Data provided:
* * *

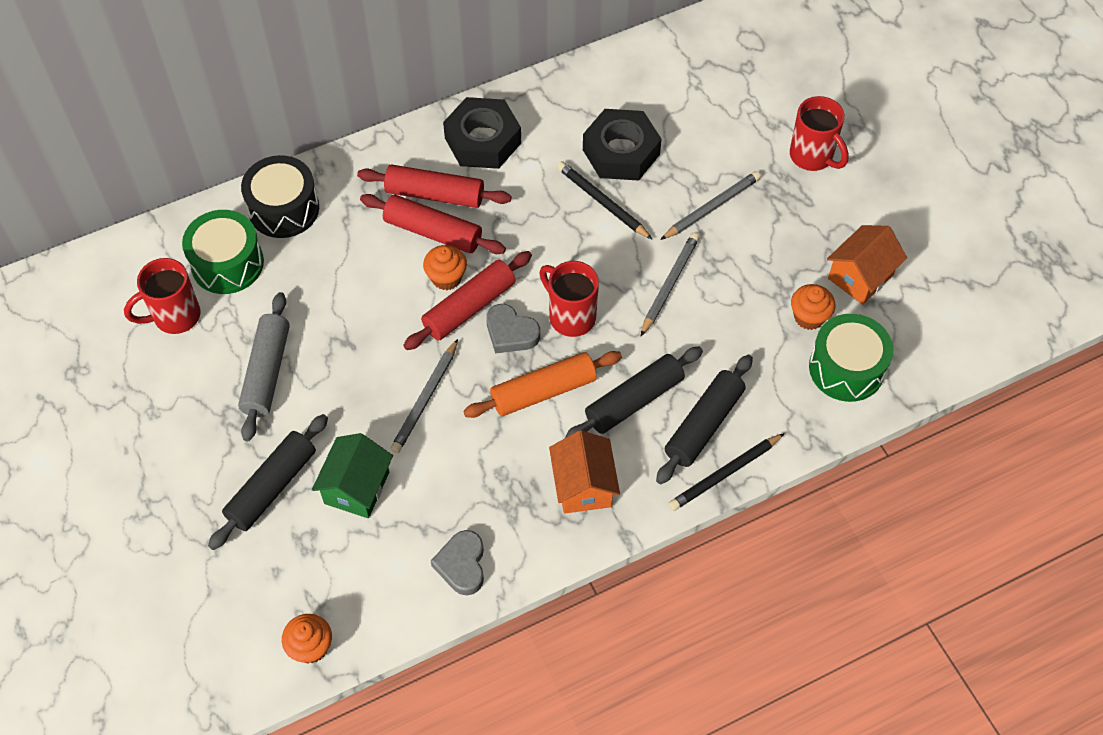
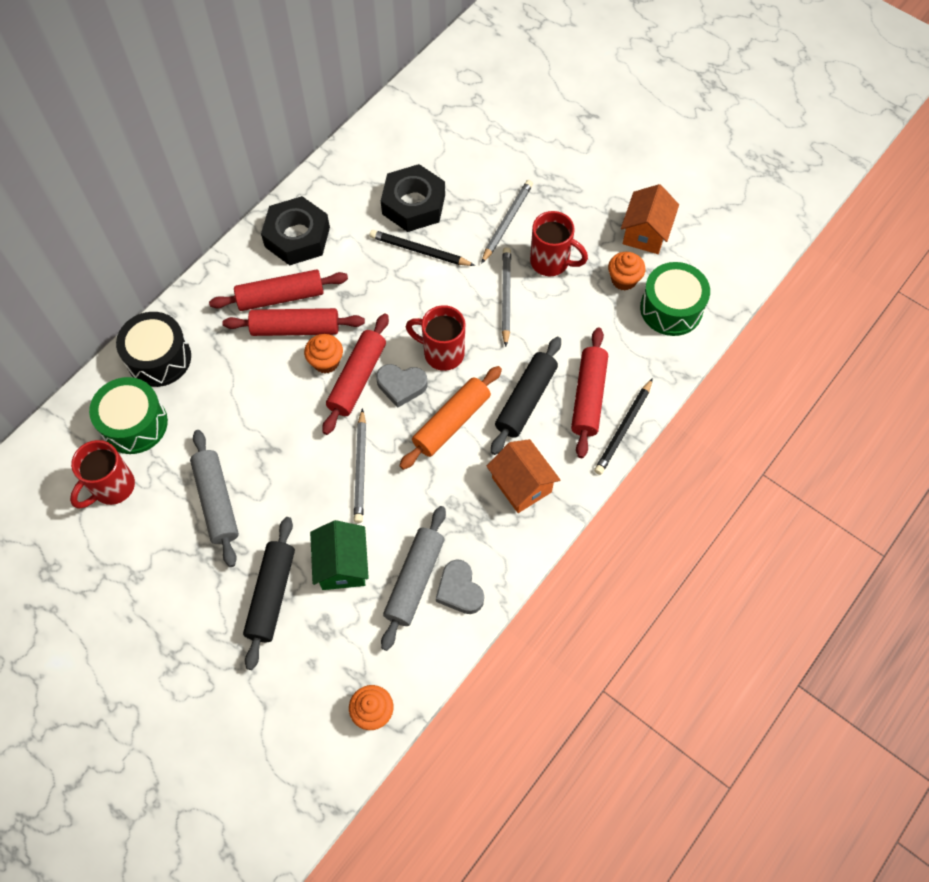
camera: 25 degrees left, 5 degrees up
(421, 535) = (415, 580): none -> grey rolling pin
(704, 425) = (588, 397): black rolling pin -> red rolling pin
(812, 156) = (562, 152): red mug -> red mug (551, 262)

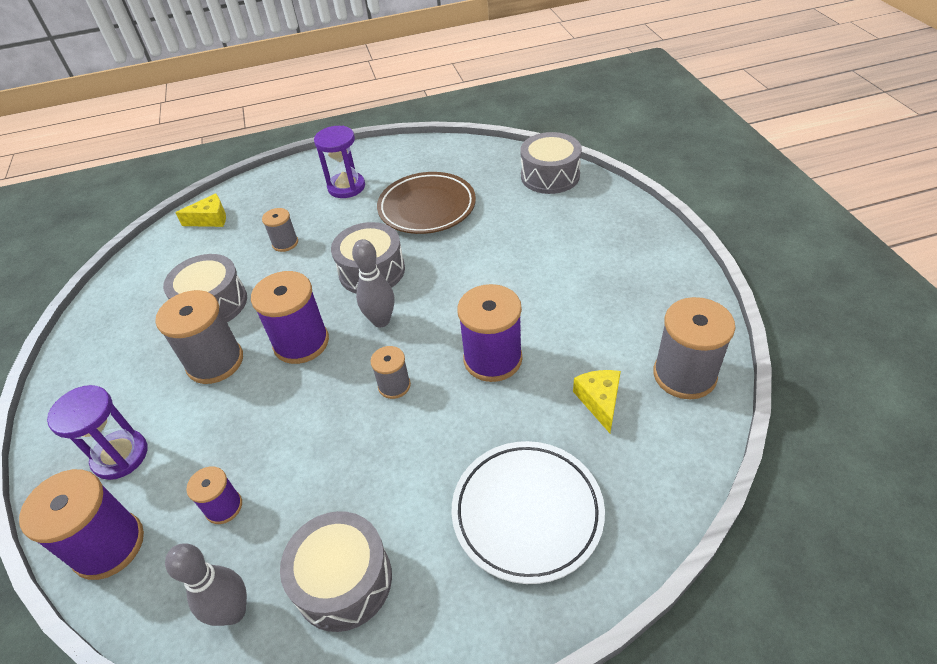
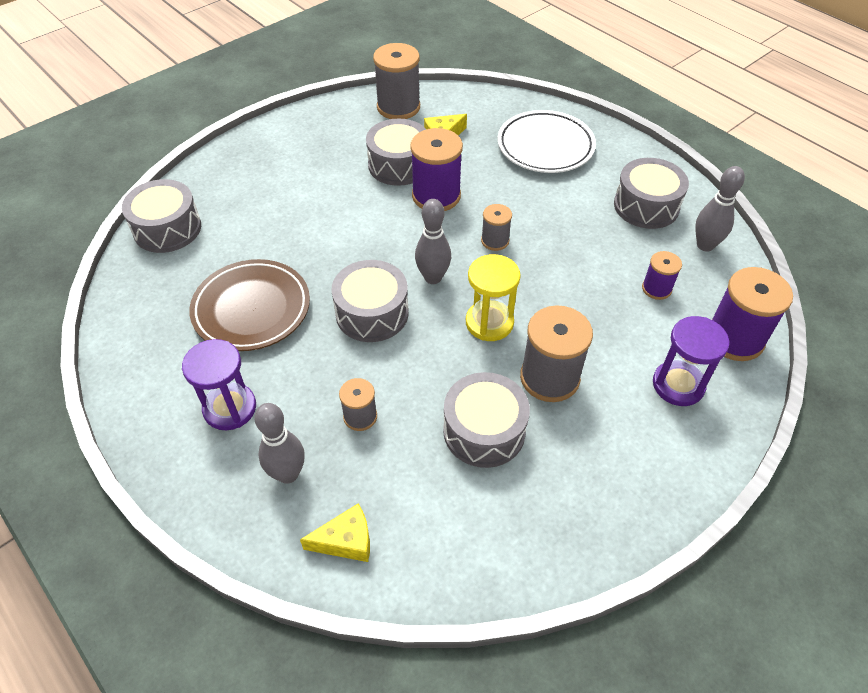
camera: 120 degrees left, 5 degrees up
(210, 219) = (346, 541): yellow cheese -> yellow cheese turned 120 degrees clockwise
(276, 204) = (288, 474): none -> grey bowling pin
(301, 343) = (489, 322): purple spool -> yellow hourglass
(563, 342) = (399, 165): none -> grey drum

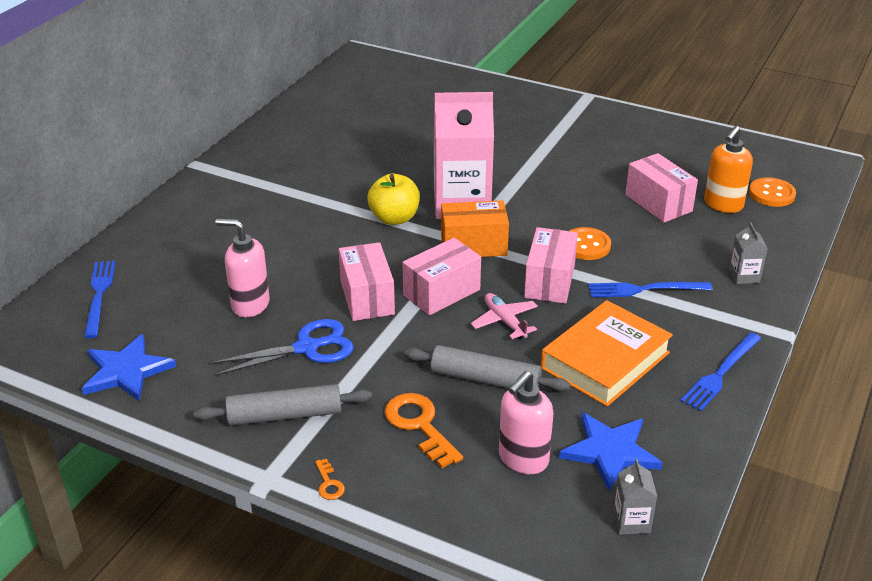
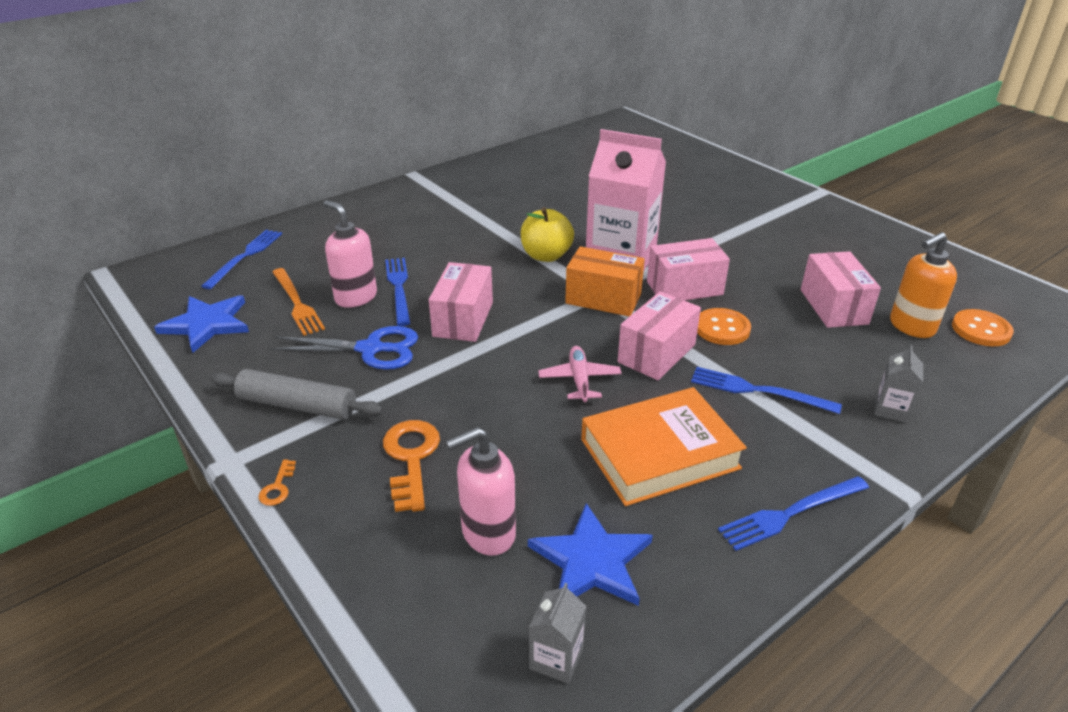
camera: 25 degrees right, 0 degrees up
(197, 326) = (297, 303): none -> orange fork
(283, 285) = (399, 288): none -> blue fork
(441, 292) = (537, 334): pink box -> pink box (684, 288)
(485, 379) = (514, 433): grey rolling pin -> none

* * *

Exercise:
Leave the pictures out and retype only the lines from the line with "camera: 120 degrees left, 5 degrees up" through the final line of the material, both ends included, word for word.

Your response:
camera: 120 degrees left, 5 degrees up
(210, 219) = (346, 541): yellow cheese -> yellow cheese turned 120 degrees clockwise
(276, 204) = (288, 474): none -> grey bowling pin
(301, 343) = (489, 322): purple spool -> yellow hourglass
(563, 342) = (399, 165): none -> grey drum

camera: 25 degrees right, 0 degrees up
(197, 326) = (297, 303): none -> orange fork
(283, 285) = (399, 288): none -> blue fork
(441, 292) = (537, 334): pink box -> pink box (684, 288)
(485, 379) = (514, 433): grey rolling pin -> none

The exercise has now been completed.